## Your objective
Print every record word for word.

Records to use below:

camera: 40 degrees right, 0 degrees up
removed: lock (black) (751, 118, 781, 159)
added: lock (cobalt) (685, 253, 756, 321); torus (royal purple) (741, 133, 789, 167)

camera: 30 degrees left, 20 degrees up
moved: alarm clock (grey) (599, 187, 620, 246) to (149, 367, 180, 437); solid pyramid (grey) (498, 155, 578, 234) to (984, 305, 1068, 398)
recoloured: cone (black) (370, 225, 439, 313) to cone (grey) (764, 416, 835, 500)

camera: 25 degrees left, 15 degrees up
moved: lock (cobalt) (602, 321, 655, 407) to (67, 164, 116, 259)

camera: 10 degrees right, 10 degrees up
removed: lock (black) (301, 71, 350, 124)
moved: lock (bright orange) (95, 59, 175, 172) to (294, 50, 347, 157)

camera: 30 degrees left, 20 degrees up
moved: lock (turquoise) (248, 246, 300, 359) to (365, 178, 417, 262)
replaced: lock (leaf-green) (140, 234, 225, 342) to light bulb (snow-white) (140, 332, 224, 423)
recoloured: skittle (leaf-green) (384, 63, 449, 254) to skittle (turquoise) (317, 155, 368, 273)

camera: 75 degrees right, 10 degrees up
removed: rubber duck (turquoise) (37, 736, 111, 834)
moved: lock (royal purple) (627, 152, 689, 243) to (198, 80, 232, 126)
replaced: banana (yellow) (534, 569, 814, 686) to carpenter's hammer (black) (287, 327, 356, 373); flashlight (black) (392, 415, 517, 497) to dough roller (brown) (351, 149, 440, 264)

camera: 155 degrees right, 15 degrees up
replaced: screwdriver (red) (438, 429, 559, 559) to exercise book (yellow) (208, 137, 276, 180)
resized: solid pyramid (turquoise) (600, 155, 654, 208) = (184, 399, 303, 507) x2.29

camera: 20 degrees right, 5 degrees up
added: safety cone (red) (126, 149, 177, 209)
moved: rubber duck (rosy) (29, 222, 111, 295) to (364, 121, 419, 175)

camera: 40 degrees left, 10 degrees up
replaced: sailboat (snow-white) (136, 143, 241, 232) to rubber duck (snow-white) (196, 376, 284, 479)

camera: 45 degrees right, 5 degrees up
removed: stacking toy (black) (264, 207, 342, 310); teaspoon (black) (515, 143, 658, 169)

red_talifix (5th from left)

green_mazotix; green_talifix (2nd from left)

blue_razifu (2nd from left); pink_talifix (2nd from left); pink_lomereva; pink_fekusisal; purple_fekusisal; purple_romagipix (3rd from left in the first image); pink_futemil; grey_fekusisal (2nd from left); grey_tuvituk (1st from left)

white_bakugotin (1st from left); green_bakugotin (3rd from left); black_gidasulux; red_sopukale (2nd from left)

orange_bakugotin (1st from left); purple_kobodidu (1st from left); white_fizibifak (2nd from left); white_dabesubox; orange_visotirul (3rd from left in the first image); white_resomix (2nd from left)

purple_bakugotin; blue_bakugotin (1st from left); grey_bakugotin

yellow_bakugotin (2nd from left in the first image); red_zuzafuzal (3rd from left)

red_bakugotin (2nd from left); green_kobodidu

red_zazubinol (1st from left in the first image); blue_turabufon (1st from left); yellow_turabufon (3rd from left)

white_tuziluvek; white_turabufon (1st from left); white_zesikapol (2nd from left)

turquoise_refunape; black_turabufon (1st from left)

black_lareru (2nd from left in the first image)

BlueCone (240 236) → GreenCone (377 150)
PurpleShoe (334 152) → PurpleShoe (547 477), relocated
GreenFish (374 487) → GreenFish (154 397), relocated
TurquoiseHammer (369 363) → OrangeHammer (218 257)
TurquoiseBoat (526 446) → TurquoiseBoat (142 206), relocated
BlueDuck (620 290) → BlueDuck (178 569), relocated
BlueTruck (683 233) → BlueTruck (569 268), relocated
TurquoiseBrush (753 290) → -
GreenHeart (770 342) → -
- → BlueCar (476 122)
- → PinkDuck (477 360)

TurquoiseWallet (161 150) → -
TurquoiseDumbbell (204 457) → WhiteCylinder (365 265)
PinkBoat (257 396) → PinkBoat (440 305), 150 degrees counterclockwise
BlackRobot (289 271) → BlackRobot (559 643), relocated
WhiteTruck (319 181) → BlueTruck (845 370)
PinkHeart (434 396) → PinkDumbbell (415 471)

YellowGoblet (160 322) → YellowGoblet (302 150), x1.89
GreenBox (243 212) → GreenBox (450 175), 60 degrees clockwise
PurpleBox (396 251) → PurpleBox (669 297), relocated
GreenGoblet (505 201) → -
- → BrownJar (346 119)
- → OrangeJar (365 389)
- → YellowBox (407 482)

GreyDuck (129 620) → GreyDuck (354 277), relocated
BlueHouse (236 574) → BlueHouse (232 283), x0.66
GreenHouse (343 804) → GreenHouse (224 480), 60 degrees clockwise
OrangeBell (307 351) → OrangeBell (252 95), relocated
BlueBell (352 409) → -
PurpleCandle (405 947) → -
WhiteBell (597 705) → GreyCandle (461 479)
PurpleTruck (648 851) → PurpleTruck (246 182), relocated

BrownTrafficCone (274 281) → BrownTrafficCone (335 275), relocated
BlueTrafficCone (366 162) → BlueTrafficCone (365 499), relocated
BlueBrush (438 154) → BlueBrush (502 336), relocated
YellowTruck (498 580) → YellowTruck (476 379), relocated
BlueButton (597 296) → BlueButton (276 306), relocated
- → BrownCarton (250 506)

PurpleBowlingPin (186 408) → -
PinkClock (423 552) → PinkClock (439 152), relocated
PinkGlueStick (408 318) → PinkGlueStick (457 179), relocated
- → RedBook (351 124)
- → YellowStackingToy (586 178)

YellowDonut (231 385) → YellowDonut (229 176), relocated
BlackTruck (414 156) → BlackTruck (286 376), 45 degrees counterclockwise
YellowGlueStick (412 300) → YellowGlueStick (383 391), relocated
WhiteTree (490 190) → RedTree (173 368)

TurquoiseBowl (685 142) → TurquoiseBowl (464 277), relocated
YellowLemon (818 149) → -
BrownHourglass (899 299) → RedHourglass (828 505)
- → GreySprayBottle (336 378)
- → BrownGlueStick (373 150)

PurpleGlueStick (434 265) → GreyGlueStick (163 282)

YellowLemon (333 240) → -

End of Records to use.

## Expected answer
camera: 40 degrees right, 0 degrees up
removed: lock (black) (751, 118, 781, 159)
added: lock (cobalt) (685, 253, 756, 321); torus (royal purple) (741, 133, 789, 167)

camera: 30 degrees left, 20 degrees up
moved: alarm clock (grey) (599, 187, 620, 246) to (149, 367, 180, 437); solid pyramid (grey) (498, 155, 578, 234) to (984, 305, 1068, 398)
recoloured: cone (black) (370, 225, 439, 313) to cone (grey) (764, 416, 835, 500)

camera: 25 degrees left, 15 degrees up
moved: lock (cobalt) (602, 321, 655, 407) to (67, 164, 116, 259)

camera: 10 degrees right, 10 degrees up
removed: lock (black) (301, 71, 350, 124)
moved: lock (bright orange) (95, 59, 175, 172) to (294, 50, 347, 157)

camera: 30 degrees left, 20 degrees up
moved: lock (turquoise) (248, 246, 300, 359) to (365, 178, 417, 262)
replaced: lock (leaf-green) (140, 234, 225, 342) to light bulb (snow-white) (140, 332, 224, 423)
recoloured: skittle (leaf-green) (384, 63, 449, 254) to skittle (turquoise) (317, 155, 368, 273)

camera: 75 degrees right, 10 degrees up
removed: rubber duck (turquoise) (37, 736, 111, 834)
moved: lock (royal purple) (627, 152, 689, 243) to (198, 80, 232, 126)
replaced: banana (yellow) (534, 569, 814, 686) to carpenter's hammer (black) (287, 327, 356, 373); flashlight (black) (392, 415, 517, 497) to dough roller (brown) (351, 149, 440, 264)

camera: 155 degrees right, 15 degrees up
replaced: screwdriver (red) (438, 429, 559, 559) to exercise book (yellow) (208, 137, 276, 180)
resized: solid pyramid (turquoise) (600, 155, 654, 208) = (184, 399, 303, 507) x2.29

camera: 20 degrees right, 5 degrees up
added: safety cone (red) (126, 149, 177, 209)
moved: rubber duck (rosy) (29, 222, 111, 295) to (364, 121, 419, 175)

camera: 40 degrees left, 10 degrees up
replaced: sailboat (snow-white) (136, 143, 241, 232) to rubber duck (snow-white) (196, 376, 284, 479)

camera: 45 degrees right, 5 degrees up
removed: stacking toy (black) (264, 207, 342, 310); teaspoon (black) (515, 143, 658, 169)

red_talifix (5th from left)

green_mazotix; green_talifix (2nd from left)

blue_razifu (2nd from left); pink_talifix (2nd from left); pink_lomereva; pink_fekusisal; purple_fekusisal; purple_romagipix (3rd from left in the first image); pink_futemil; grey_fekusisal (2nd from left); grey_tuvituk (1st from left)

white_bakugotin (1st from left); green_bakugotin (3rd from left); black_gidasulux; red_sopukale (2nd from left)

orange_bakugotin (1st from left); purple_kobodidu (1st from left); white_fizibifak (2nd from left); white_dabesubox; orange_visotirul (3rd from left in the first image); white_resomix (2nd from left)

purple_bakugotin; blue_bakugotin (1st from left); grey_bakugotin

yellow_bakugotin (2nd from left in the first image); red_zuzafuzal (3rd from left)

red_bakugotin (2nd from left); green_kobodidu

red_zazubinol (1st from left in the first image); blue_turabufon (1st from left); yellow_turabufon (3rd from left)

white_tuziluvek; white_turabufon (1st from left); white_zesikapol (2nd from left)

turquoise_refunape; black_turabufon (1st from left)

black_lareru (2nd from left in the first image)

BlueCone (240 236) → GreenCone (377 150)
PurpleShoe (334 152) → PurpleShoe (547 477), relocated
GreenFish (374 487) → GreenFish (154 397), relocated
TurquoiseHammer (369 363) → OrangeHammer (218 257)
TurquoiseBoat (526 446) → TurquoiseBoat (142 206), relocated
BlueDuck (620 290) → BlueDuck (178 569), relocated
BlueTruck (683 233) → BlueTruck (569 268), relocated
TurquoiseBrush (753 290) → -
GreenHeart (770 342) → -
- → BlueCar (476 122)
- → PinkDuck (477 360)

TurquoiseWallet (161 150) → -
TurquoiseDumbbell (204 457) → WhiteCylinder (365 265)
PinkBoat (257 396) → PinkBoat (440 305), 150 degrees counterclockwise
BlackRobot (289 271) → BlackRobot (559 643), relocated
WhiteTruck (319 181) → BlueTruck (845 370)
PinkHeart (434 396) → PinkDumbbell (415 471)

YellowGoblet (160 322) → YellowGoblet (302 150), x1.89
GreenBox (243 212) → GreenBox (450 175), 60 degrees clockwise
PurpleBox (396 251) → PurpleBox (669 297), relocated
GreenGoblet (505 201) → -
- → BrownJar (346 119)
- → OrangeJar (365 389)
- → YellowBox (407 482)

GreyDuck (129 620) → GreyDuck (354 277), relocated
BlueHouse (236 574) → BlueHouse (232 283), x0.66
GreenHouse (343 804) → GreenHouse (224 480), 60 degrees clockwise
OrangeBell (307 351) → OrangeBell (252 95), relocated
BlueBell (352 409) → -
PurpleCandle (405 947) → -
WhiteBell (597 705) → GreyCandle (461 479)
PurpleTruck (648 851) → PurpleTruck (246 182), relocated

BrownTrafficCone (274 281) → BrownTrafficCone (335 275), relocated
BlueTrafficCone (366 162) → BlueTrafficCone (365 499), relocated
BlueBrush (438 154) → BlueBrush (502 336), relocated
YellowTruck (498 580) → YellowTruck (476 379), relocated
BlueButton (597 296) → BlueButton (276 306), relocated
- → BrownCarton (250 506)

PurpleBowlingPin (186 408) → -
PinkClock (423 552) → PinkClock (439 152), relocated
PinkGlueStick (408 318) → PinkGlueStick (457 179), relocated
- → RedBook (351 124)
- → YellowStackingToy (586 178)

YellowDonut (231 385) → YellowDonut (229 176), relocated
BlackTruck (414 156) → BlackTruck (286 376), 45 degrees counterclockwise
YellowGlueStick (412 300) → YellowGlueStick (383 391), relocated
WhiteTree (490 190) → RedTree (173 368)

TurquoiseBowl (685 142) → TurquoiseBowl (464 277), relocated
YellowLemon (818 149) → -
BrownHourglass (899 299) → RedHourglass (828 505)
- → GreySprayBottle (336 378)
- → BrownGlueStick (373 150)

PurpleGlueStick (434 265) → GreyGlueStick (163 282)

YellowLemon (333 240) → -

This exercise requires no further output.